Saved entries ->
########################################
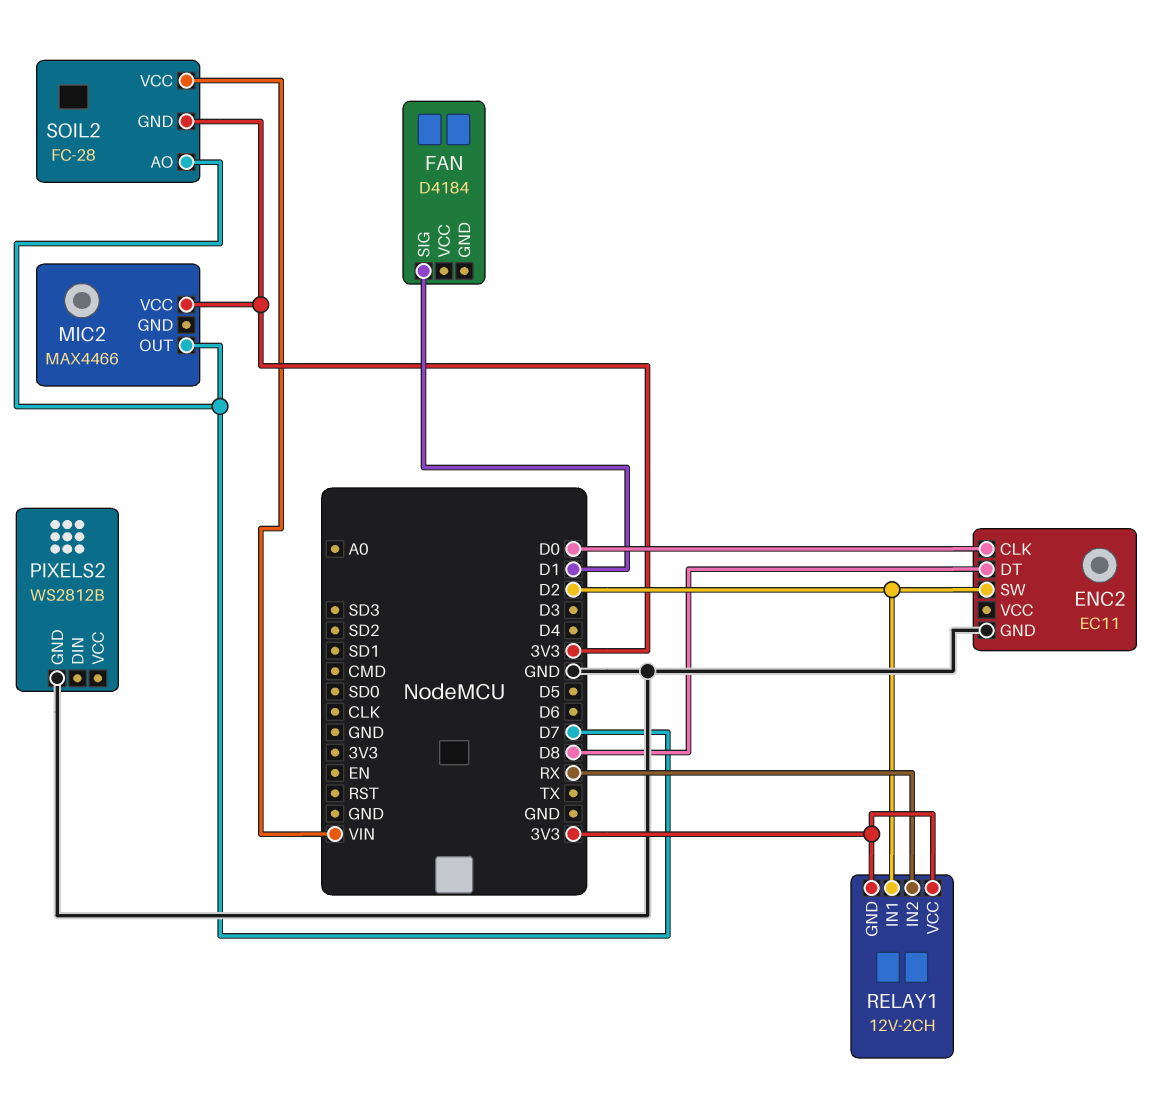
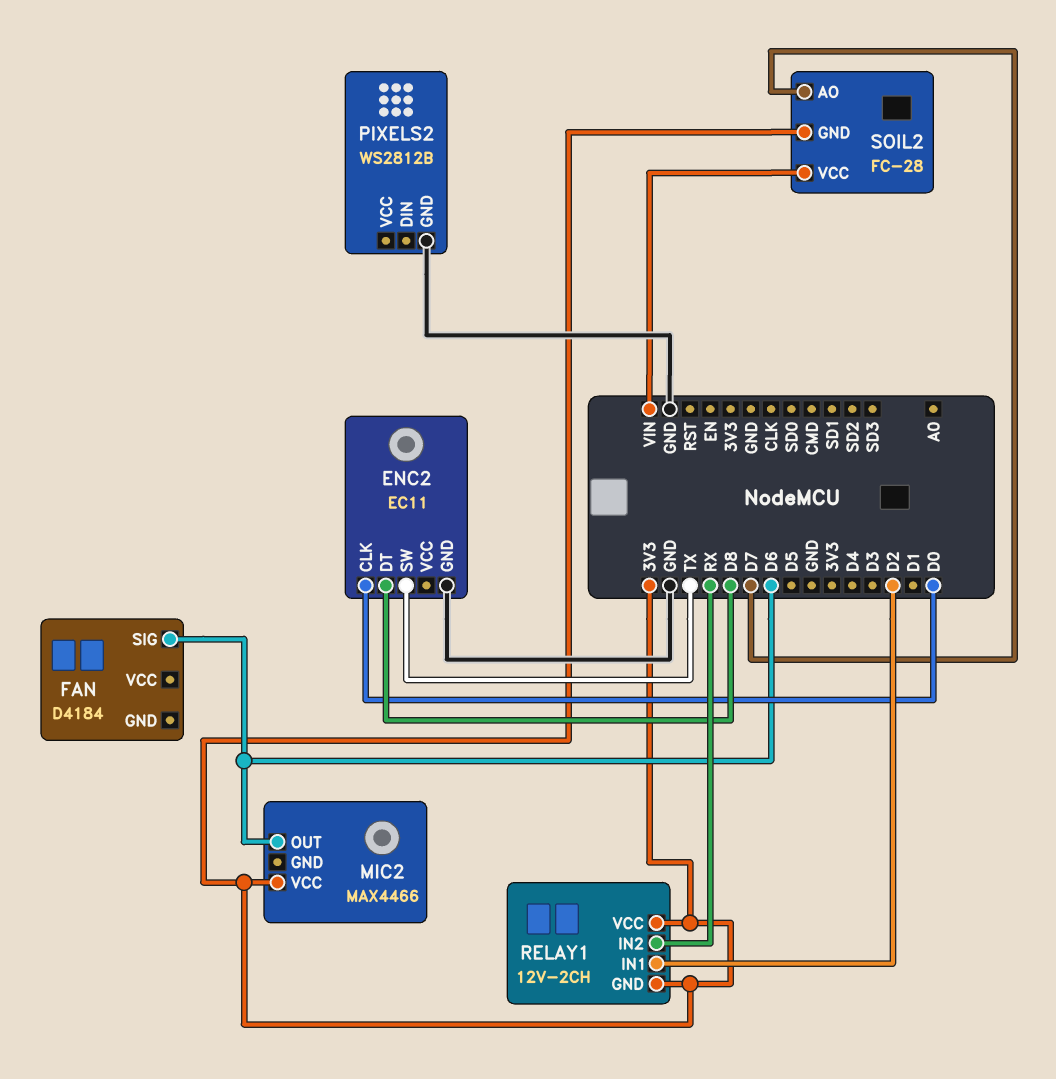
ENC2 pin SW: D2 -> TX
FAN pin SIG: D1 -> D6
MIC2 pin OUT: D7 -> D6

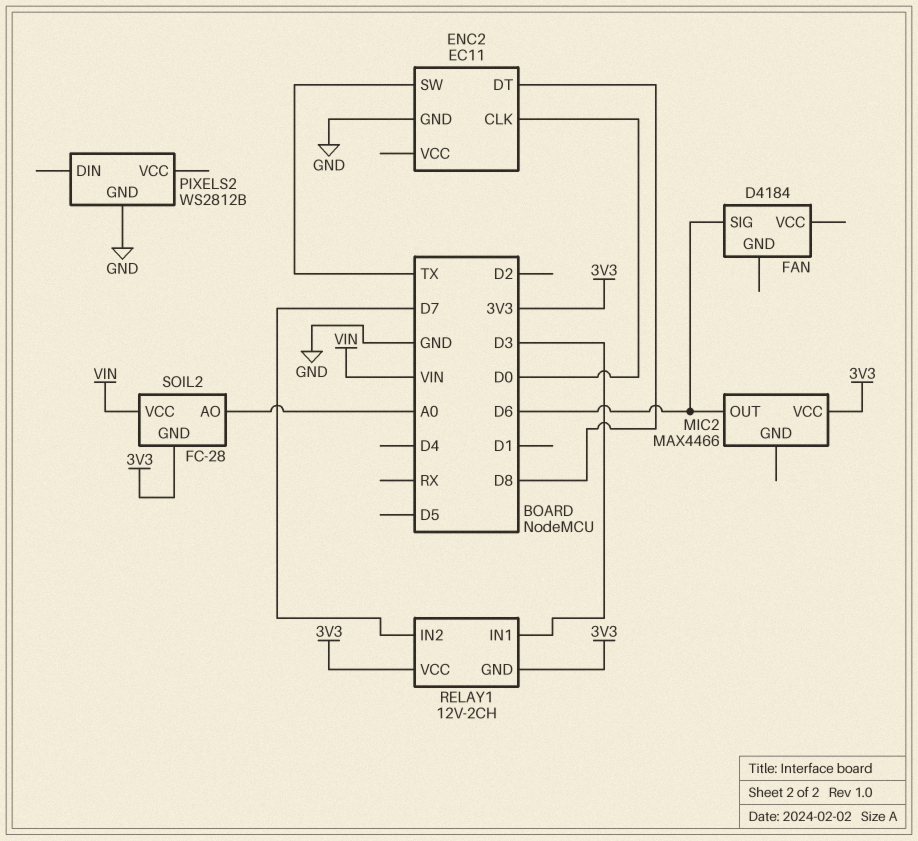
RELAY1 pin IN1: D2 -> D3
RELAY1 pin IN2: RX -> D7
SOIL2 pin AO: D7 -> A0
########################################
Work instructions ->
The copy must match each record exactly, apart from the images, which stay out.

Response ->
ENC2 pin SW: D2 -> TX
FAN pin SIG: D1 -> D6
MIC2 pin OUT: D7 -> D6

RELAY1 pin IN1: D2 -> D3
RELAY1 pin IN2: RX -> D7
SOIL2 pin AO: D7 -> A0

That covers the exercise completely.